DATA TO USE section start

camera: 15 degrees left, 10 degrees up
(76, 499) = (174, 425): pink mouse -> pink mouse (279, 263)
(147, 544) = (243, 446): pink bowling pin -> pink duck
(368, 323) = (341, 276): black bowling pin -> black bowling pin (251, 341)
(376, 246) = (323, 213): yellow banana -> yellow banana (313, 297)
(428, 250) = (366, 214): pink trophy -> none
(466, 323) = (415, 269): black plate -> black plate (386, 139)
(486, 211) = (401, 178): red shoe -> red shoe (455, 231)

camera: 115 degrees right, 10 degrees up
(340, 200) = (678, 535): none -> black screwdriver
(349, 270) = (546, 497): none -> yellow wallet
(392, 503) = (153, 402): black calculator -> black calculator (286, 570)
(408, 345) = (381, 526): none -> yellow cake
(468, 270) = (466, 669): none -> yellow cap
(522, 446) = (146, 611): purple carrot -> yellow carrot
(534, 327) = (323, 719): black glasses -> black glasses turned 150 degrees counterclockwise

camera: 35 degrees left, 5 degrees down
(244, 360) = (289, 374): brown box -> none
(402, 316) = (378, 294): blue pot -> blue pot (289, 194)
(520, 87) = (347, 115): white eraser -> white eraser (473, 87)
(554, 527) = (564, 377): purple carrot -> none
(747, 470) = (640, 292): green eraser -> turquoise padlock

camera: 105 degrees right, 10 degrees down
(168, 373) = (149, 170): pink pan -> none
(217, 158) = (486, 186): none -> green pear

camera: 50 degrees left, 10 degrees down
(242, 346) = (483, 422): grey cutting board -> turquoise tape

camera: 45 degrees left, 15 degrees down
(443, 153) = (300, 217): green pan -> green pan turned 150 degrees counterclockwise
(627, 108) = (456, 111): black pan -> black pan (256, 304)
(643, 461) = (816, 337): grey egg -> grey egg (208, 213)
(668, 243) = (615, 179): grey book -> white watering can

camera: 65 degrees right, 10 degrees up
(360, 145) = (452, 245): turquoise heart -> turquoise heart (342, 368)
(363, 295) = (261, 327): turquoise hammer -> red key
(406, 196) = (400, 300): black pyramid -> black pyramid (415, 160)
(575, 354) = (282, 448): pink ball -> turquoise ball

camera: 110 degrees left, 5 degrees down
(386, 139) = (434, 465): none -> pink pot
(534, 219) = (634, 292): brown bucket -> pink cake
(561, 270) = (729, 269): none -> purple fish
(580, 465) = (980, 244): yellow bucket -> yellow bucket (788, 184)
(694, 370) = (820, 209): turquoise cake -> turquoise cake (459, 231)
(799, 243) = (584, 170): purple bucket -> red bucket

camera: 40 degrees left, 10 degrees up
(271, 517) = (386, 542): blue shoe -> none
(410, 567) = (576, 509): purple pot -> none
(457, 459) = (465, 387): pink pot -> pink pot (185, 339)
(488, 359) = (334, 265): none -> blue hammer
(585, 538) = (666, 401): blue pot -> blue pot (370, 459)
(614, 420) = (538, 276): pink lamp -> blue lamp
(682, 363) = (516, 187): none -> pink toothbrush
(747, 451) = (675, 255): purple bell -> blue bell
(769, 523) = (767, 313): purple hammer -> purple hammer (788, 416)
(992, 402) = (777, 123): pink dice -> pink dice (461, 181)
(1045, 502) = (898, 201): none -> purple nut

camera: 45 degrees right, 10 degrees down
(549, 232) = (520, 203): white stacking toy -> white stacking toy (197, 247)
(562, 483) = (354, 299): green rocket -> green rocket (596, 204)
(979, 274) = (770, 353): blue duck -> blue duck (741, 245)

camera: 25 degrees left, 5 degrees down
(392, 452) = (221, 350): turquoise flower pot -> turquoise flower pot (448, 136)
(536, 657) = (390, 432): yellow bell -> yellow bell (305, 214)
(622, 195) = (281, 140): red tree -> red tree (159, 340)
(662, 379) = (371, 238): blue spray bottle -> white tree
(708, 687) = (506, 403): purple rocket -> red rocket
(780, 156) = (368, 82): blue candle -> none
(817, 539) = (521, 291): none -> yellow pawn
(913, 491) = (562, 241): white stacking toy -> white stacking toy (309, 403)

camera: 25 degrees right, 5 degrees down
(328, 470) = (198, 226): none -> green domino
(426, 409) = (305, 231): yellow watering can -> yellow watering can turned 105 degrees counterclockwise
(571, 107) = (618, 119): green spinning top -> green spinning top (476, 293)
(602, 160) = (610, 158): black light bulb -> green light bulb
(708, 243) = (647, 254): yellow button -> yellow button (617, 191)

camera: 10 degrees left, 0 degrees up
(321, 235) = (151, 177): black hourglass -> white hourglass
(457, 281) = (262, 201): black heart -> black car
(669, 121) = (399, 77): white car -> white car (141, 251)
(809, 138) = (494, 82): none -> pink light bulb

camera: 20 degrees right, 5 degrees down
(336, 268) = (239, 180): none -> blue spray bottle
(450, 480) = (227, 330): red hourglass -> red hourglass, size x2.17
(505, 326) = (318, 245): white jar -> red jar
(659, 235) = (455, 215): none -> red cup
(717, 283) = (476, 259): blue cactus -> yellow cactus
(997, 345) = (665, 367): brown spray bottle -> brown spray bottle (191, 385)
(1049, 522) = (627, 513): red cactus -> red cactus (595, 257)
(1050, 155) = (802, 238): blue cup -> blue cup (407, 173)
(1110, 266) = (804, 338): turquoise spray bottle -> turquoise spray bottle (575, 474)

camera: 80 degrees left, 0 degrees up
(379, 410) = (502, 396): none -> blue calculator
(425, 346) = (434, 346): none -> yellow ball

DATA TO USE section end

WORK TASK | Would you please copy, word for word, everything above from the line containing "(242, 346) = (483, 422): grey" down to the line containing "camera: 65 degrees right, 10 degrees up", those two lines included?

SOLUTION TO THE EXERCISE |
(242, 346) = (483, 422): grey cutting board -> turquoise tape

camera: 45 degrees left, 15 degrees down
(443, 153) = (300, 217): green pan -> green pan turned 150 degrees counterclockwise
(627, 108) = (456, 111): black pan -> black pan (256, 304)
(643, 461) = (816, 337): grey egg -> grey egg (208, 213)
(668, 243) = (615, 179): grey book -> white watering can

camera: 65 degrees right, 10 degrees up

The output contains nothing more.